### What to produce
Every line of the material must be reproduced exactly.

### Data excerpts

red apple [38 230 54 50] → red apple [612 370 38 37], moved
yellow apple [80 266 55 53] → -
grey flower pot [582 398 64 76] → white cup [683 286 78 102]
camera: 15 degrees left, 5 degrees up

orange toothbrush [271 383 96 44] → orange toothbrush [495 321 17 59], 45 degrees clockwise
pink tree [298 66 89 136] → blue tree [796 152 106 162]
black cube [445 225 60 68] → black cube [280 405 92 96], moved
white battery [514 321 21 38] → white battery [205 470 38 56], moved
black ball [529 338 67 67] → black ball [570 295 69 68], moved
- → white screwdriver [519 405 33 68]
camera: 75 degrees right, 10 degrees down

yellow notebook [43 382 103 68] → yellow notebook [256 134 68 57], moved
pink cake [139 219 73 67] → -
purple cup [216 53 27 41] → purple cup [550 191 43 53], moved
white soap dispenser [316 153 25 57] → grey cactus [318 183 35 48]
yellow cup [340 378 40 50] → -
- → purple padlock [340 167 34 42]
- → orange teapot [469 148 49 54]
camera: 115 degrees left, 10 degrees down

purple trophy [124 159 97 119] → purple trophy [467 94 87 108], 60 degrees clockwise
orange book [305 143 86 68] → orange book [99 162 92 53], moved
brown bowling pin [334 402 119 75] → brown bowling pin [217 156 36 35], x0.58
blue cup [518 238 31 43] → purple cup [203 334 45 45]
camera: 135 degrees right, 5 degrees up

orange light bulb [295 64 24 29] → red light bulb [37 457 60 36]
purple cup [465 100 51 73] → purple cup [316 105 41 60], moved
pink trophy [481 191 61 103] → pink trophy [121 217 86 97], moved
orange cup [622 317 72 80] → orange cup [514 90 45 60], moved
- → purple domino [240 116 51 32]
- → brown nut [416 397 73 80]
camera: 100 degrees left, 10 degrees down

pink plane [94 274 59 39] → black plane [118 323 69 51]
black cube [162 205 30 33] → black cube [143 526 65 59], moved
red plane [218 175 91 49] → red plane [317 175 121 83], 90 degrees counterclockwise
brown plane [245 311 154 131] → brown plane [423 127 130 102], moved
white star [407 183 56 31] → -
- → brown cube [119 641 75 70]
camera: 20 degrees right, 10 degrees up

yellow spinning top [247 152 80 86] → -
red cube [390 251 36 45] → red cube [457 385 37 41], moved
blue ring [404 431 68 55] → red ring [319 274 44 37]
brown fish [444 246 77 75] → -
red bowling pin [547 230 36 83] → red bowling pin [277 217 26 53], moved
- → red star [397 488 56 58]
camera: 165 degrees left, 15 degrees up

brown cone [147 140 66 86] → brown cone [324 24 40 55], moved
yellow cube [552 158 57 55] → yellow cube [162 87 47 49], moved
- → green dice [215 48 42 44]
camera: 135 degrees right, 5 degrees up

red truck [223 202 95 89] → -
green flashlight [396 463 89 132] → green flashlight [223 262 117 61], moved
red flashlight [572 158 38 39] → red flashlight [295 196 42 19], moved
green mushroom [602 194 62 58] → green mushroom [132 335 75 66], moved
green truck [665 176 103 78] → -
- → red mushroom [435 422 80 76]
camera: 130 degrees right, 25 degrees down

### Output
red apple [38 230 54 50] → red apple [612 370 38 37], moved
yellow apple [80 266 55 53] → -
grey flower pot [582 398 64 76] → white cup [683 286 78 102]
camera: 15 degrees left, 5 degrees up

orange toothbrush [271 383 96 44] → orange toothbrush [495 321 17 59], 45 degrees clockwise
pink tree [298 66 89 136] → blue tree [796 152 106 162]
black cube [445 225 60 68] → black cube [280 405 92 96], moved
white battery [514 321 21 38] → white battery [205 470 38 56], moved
black ball [529 338 67 67] → black ball [570 295 69 68], moved
- → white screwdriver [519 405 33 68]
camera: 75 degrees right, 10 degrees down

yellow notebook [43 382 103 68] → yellow notebook [256 134 68 57], moved
pink cake [139 219 73 67] → -
purple cup [216 53 27 41] → purple cup [550 191 43 53], moved
white soap dispenser [316 153 25 57] → grey cactus [318 183 35 48]
yellow cup [340 378 40 50] → -
- → purple padlock [340 167 34 42]
- → orange teapot [469 148 49 54]
camera: 115 degrees left, 10 degrees down

purple trophy [124 159 97 119] → purple trophy [467 94 87 108], 60 degrees clockwise
orange book [305 143 86 68] → orange book [99 162 92 53], moved
brown bowling pin [334 402 119 75] → brown bowling pin [217 156 36 35], x0.58
blue cup [518 238 31 43] → purple cup [203 334 45 45]
camera: 135 degrees right, 5 degrees up

orange light bulb [295 64 24 29] → red light bulb [37 457 60 36]
purple cup [465 100 51 73] → purple cup [316 105 41 60], moved
pink trophy [481 191 61 103] → pink trophy [121 217 86 97], moved
orange cup [622 317 72 80] → orange cup [514 90 45 60], moved
- → purple domino [240 116 51 32]
- → brown nut [416 397 73 80]
camera: 100 degrees left, 10 degrees down

pink plane [94 274 59 39] → black plane [118 323 69 51]
black cube [162 205 30 33] → black cube [143 526 65 59], moved
red plane [218 175 91 49] → red plane [317 175 121 83], 90 degrees counterclockwise
brown plane [245 311 154 131] → brown plane [423 127 130 102], moved
white star [407 183 56 31] → -
- → brown cube [119 641 75 70]
camera: 20 degrees right, 10 degrees up

yellow spinning top [247 152 80 86] → -
red cube [390 251 36 45] → red cube [457 385 37 41], moved
blue ring [404 431 68 55] → red ring [319 274 44 37]
brown fish [444 246 77 75] → -
red bowling pin [547 230 36 83] → red bowling pin [277 217 26 53], moved
- → red star [397 488 56 58]
camera: 165 degrees left, 15 degrees up

brown cone [147 140 66 86] → brown cone [324 24 40 55], moved
yellow cube [552 158 57 55] → yellow cube [162 87 47 49], moved
- → green dice [215 48 42 44]
camera: 135 degrees right, 5 degrees up

red truck [223 202 95 89] → -
green flashlight [396 463 89 132] → green flashlight [223 262 117 61], moved
red flashlight [572 158 38 39] → red flashlight [295 196 42 19], moved
green mushroom [602 194 62 58] → green mushroom [132 335 75 66], moved
green truck [665 176 103 78] → -
- → red mushroom [435 422 80 76]
camera: 130 degrees right, 25 degrees down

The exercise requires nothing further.